### Problem statement
No pictures belong in the copy. Reproduce exactly the lines beginning at the line containing "building: [587,94,792,279] -> none" and continuing to the end of the entries below.

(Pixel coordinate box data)
++++++++
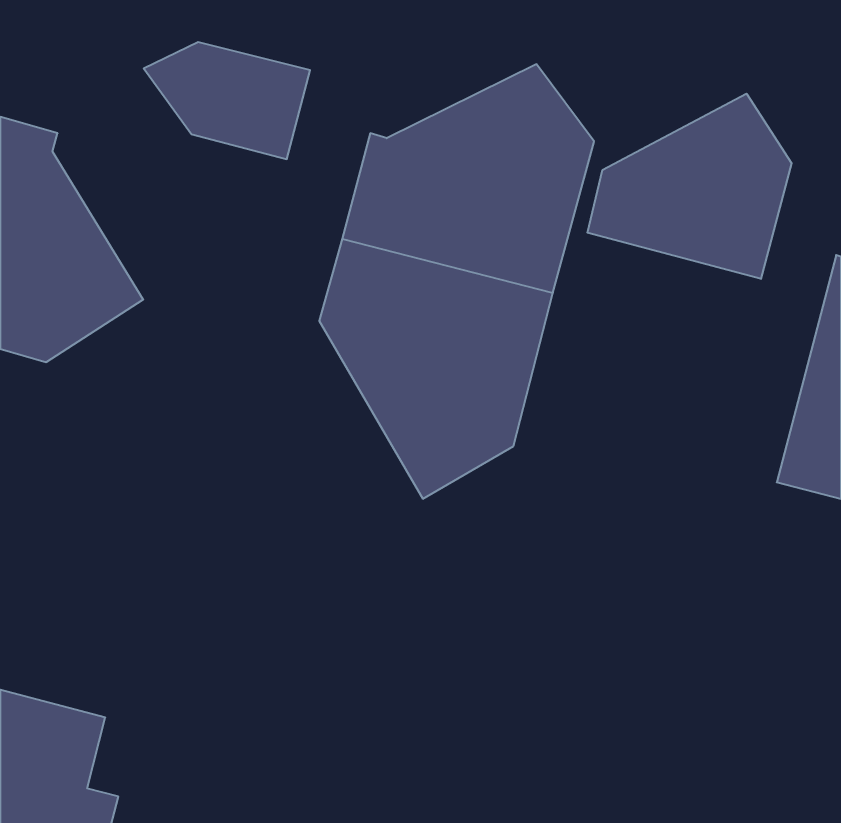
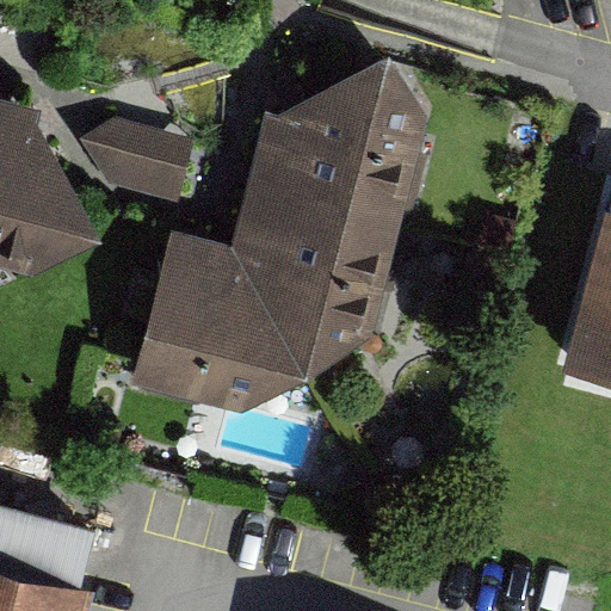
building: [144,42,310,159] -> [75,125,196,210]
building: [587,94,792,279] -> none
building: none -> [134,230,307,412]

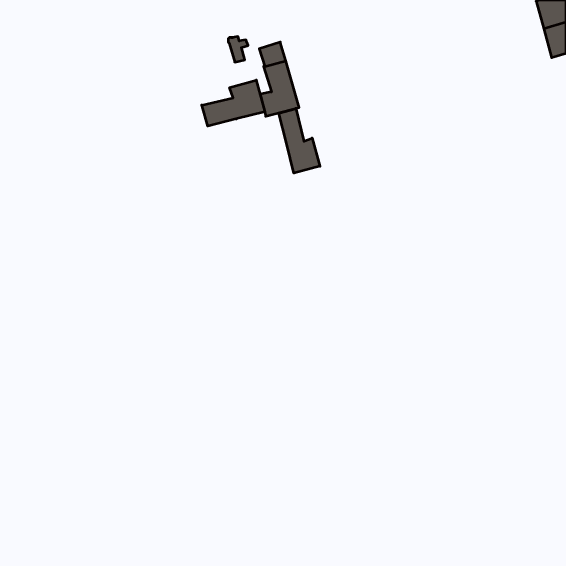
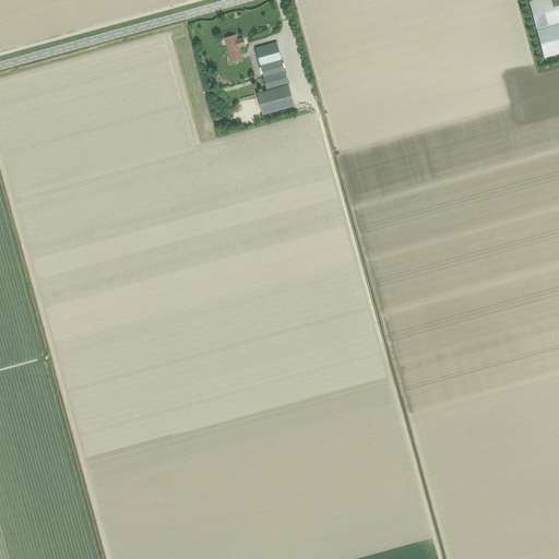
building: [202,80,265,126] -> none
building: [279,108,320,173] -> none

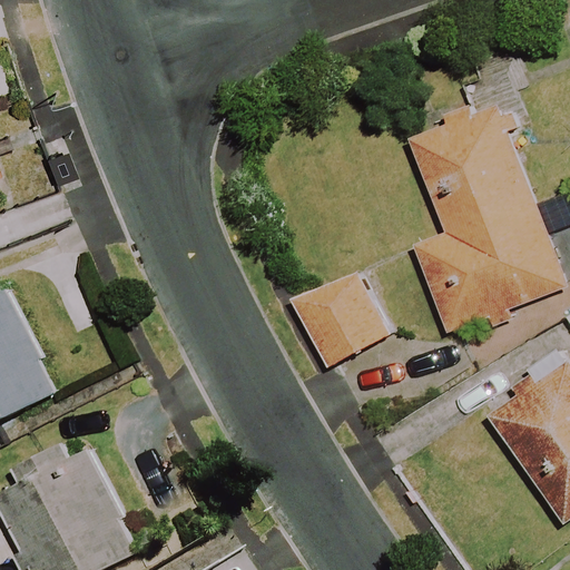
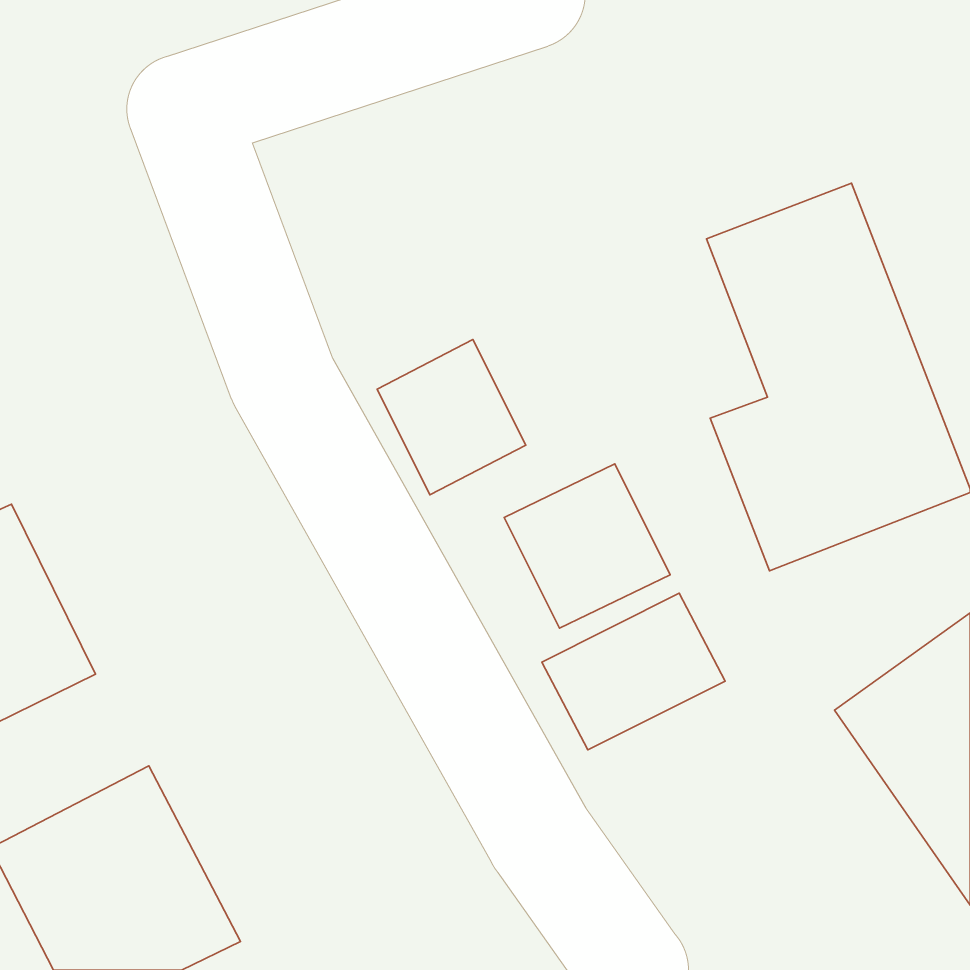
building: none -> [377,339,526,495]
building: none -> [542,593,725,750]

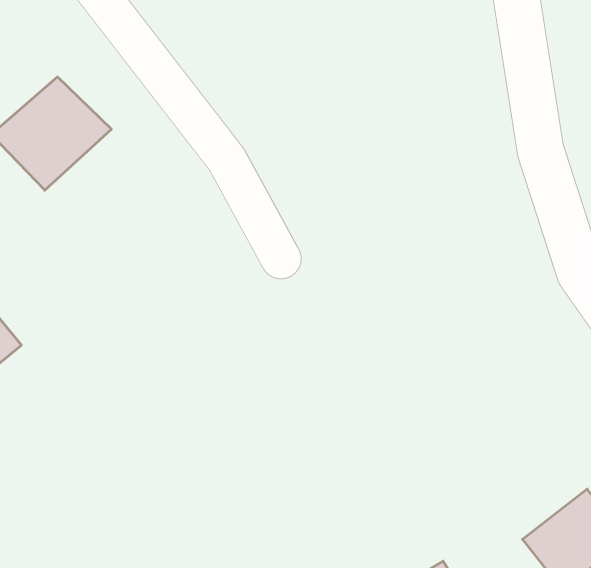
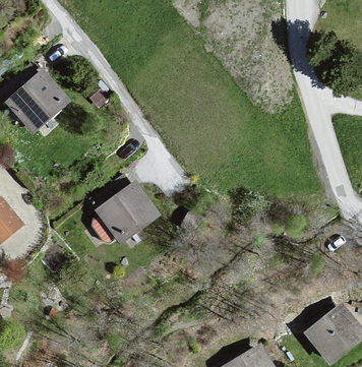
building: none -> [95,183,164,244]

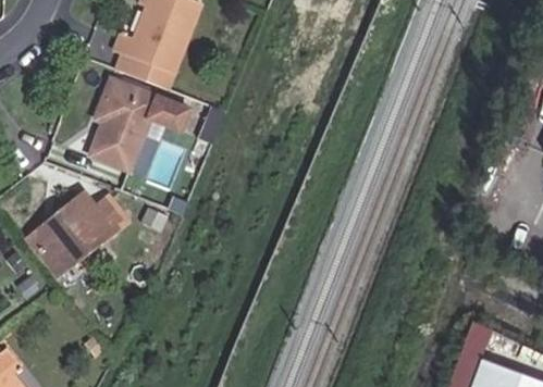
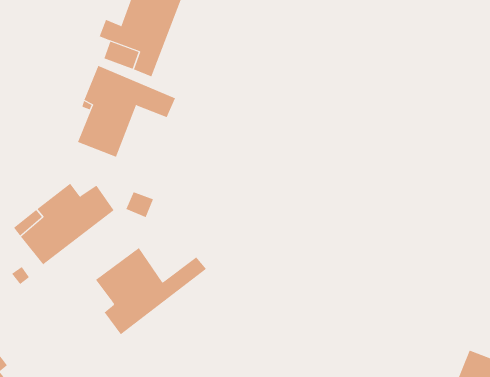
building: none -> [95,247,207,335]

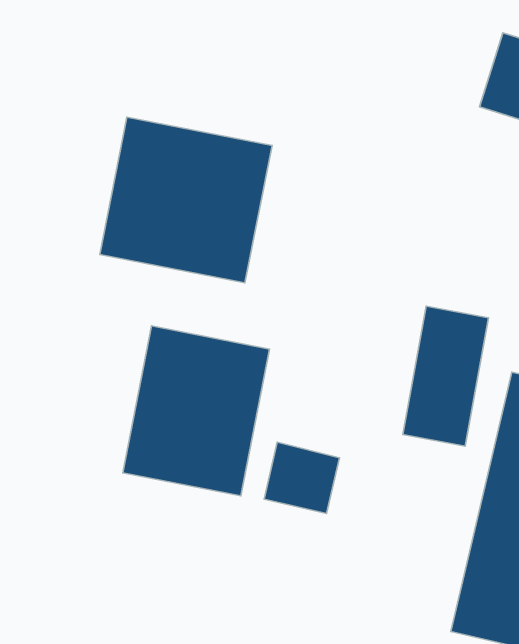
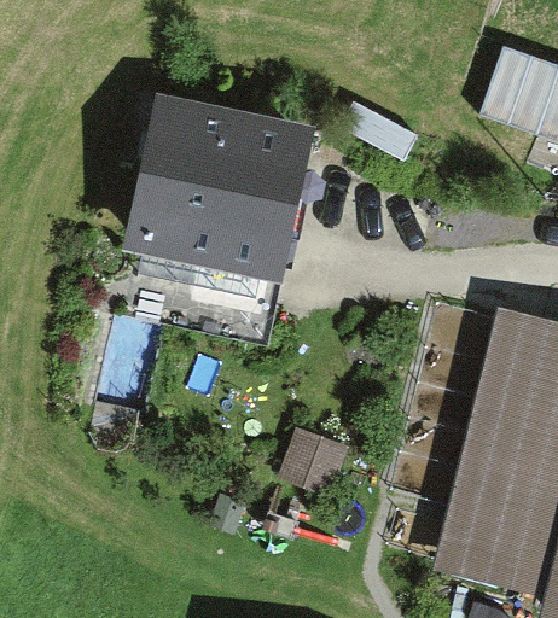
building: [123,326,269,496] -> none

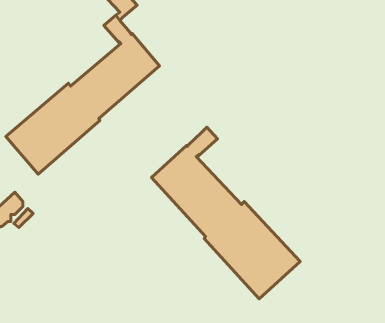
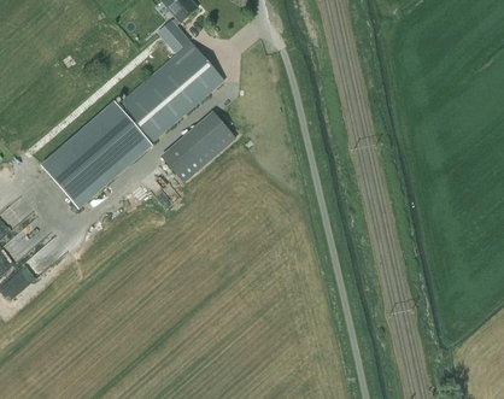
building: none -> [163,115,235,182]
building: [152,127,300,299] -> none

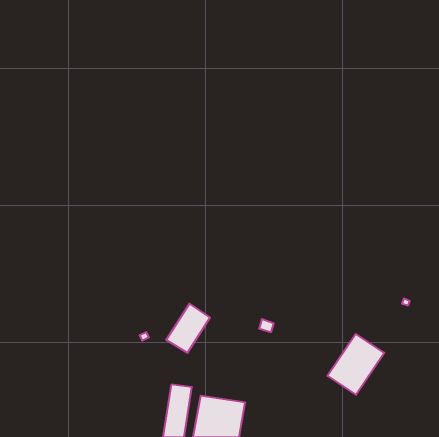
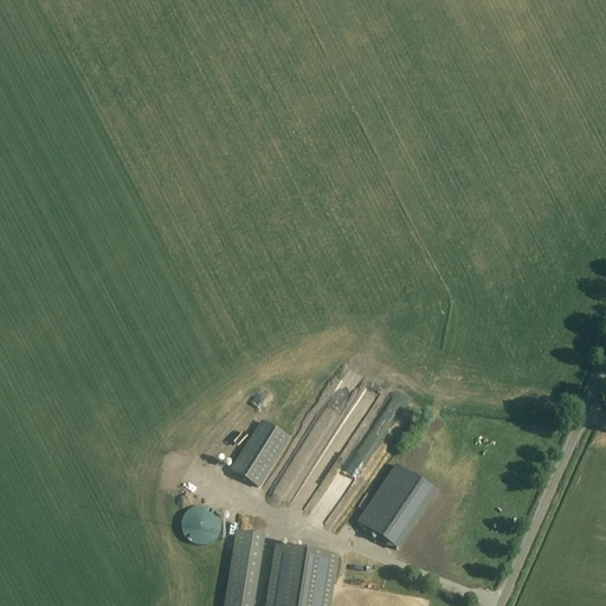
building: [327,334,384,395] -> [356,463,434,547]
building: none -> [180,507,218,544]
++++++++
### Result of the task
building: [587,94,792,279] -> none
building: none -> [134,230,307,412]

building: [202,80,265,126] -> none
building: [279,108,320,173] -> none

building: none -> [377,339,526,495]
building: none -> [542,593,725,750]

building: none -> [95,183,164,244]

building: none -> [95,247,207,335]

building: [123,326,269,496] -> none

building: none -> [163,115,235,182]
building: [152,127,300,299] -> none

building: [327,334,384,395] -> [356,463,434,547]
building: none -> [180,507,218,544]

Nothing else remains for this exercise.